> SOURCE RECORDS
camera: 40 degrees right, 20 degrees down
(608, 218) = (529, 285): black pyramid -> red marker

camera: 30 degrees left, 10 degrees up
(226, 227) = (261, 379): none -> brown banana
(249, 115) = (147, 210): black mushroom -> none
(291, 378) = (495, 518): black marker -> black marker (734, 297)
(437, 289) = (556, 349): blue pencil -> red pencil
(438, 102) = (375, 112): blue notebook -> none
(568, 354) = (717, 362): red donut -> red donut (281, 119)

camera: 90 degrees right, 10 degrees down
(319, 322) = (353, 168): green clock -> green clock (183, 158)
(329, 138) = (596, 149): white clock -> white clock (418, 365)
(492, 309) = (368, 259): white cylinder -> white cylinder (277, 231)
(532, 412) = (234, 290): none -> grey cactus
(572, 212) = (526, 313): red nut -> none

...

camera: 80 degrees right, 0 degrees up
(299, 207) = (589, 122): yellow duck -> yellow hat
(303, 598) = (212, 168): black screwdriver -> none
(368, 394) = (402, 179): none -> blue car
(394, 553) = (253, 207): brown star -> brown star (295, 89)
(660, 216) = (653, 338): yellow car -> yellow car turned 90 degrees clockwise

---

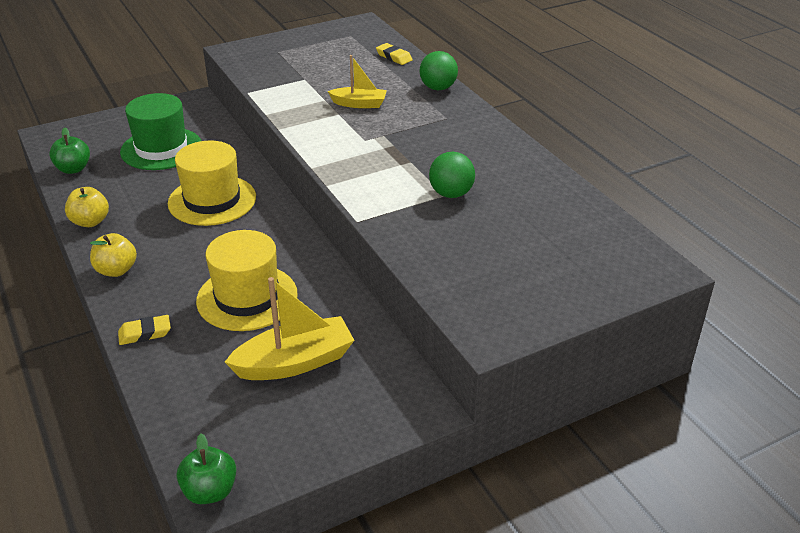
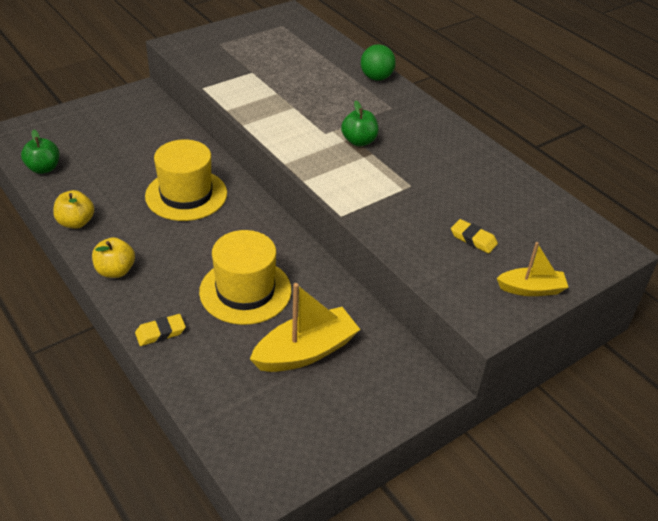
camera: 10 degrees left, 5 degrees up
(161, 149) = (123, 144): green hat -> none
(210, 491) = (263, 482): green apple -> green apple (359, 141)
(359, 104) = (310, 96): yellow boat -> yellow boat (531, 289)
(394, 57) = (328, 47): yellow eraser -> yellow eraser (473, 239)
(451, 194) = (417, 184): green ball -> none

> TASK BRIEF
In the listing above, find the line with "(319, 322) = (353, 168): green" and the line with "(532, 412) = (234, 290): none -> grey cactus", then print exactly those lines and every line between them.

> ANSWER TO THE PROBLEM
(319, 322) = (353, 168): green clock -> green clock (183, 158)
(329, 138) = (596, 149): white clock -> white clock (418, 365)
(492, 309) = (368, 259): white cylinder -> white cylinder (277, 231)
(532, 412) = (234, 290): none -> grey cactus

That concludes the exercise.